• _SUPPLIED RECORDS_:
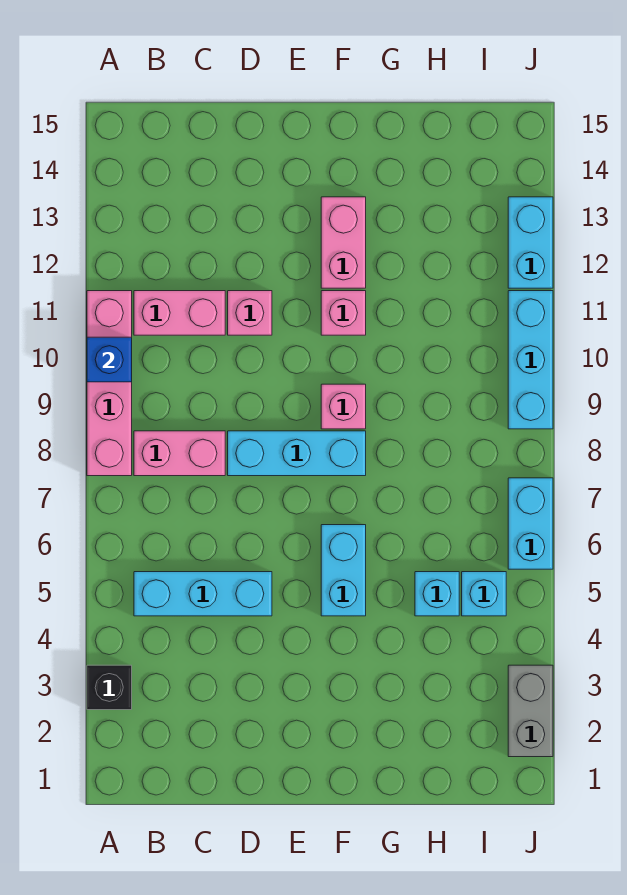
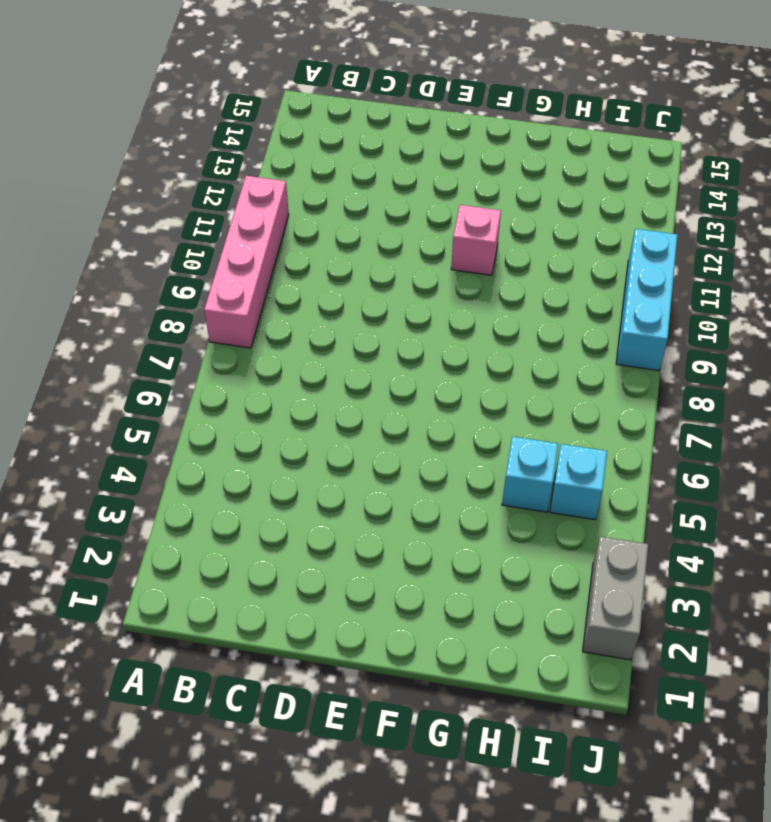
none -> black 1x1 brick [87,665,132,710]
none -> cyan 1x3 brick [134,572,272,616]
none -> pink 1x2 brick [134,431,225,476]

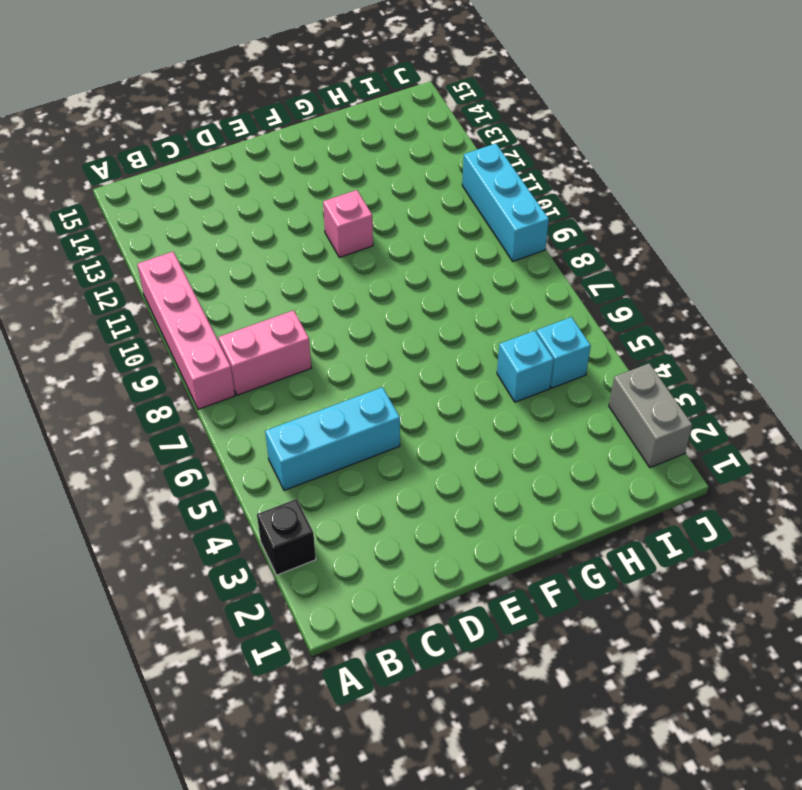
none -> pink 1x2 brick [134,291,225,335]
none -> cyan 1x3 brick [228,431,366,476]
none -> pink 1x1 brick [228,291,272,335]

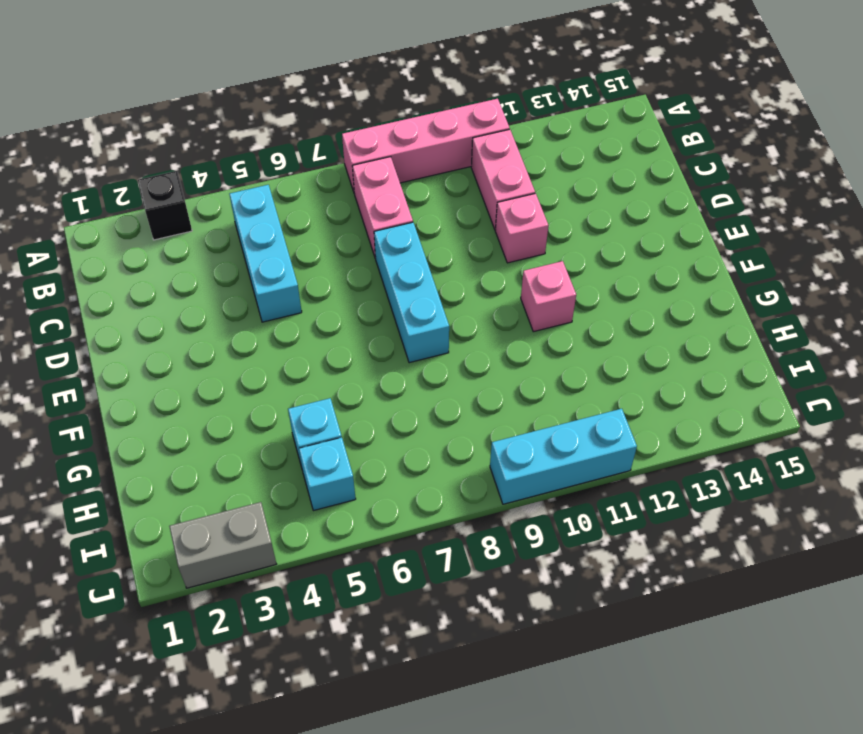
none -> cyan 1x2 brick [321,525,366,616]
none -> pink 1x1 brick [321,384,366,429]
none -> pink 1x2 brick [321,197,366,288]

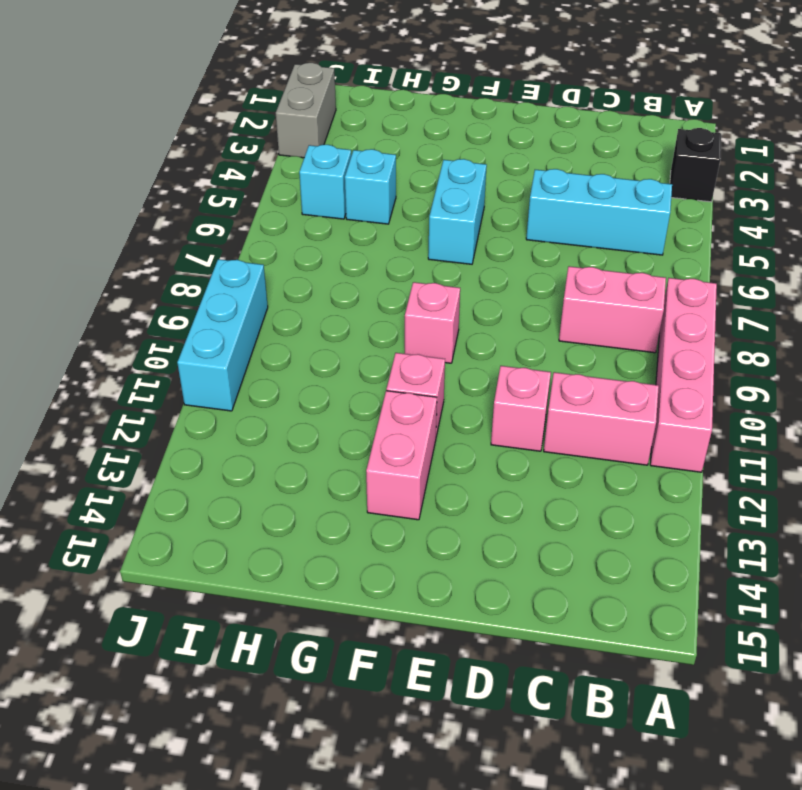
none -> cyan 1x3 brick [228,431,366,476]
none -> cyan 1x2 brick [508,478,553,569]
none -> cyan 1x2 brick [508,197,553,288]

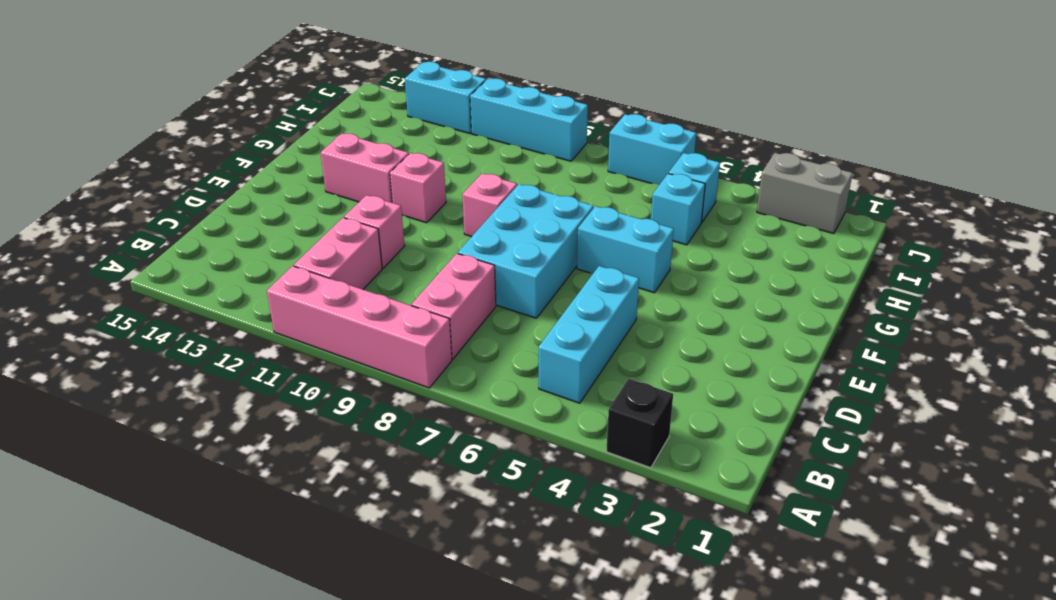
cyan 2x3 brick [458,184,593,318] -> cyan 1x3 brick [228,431,366,476]
none -> blue 1x1 brick [87,337,132,382]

• _BRIEF_:
Your answer must be an exact transcription of the lines from the one containing "cyan 2x3 brick" through the last line of the records above, and nothing else.

• _YOUR RESPONSE_:
cyan 2x3 brick [458,184,593,318] -> cyan 1x3 brick [228,431,366,476]
none -> blue 1x1 brick [87,337,132,382]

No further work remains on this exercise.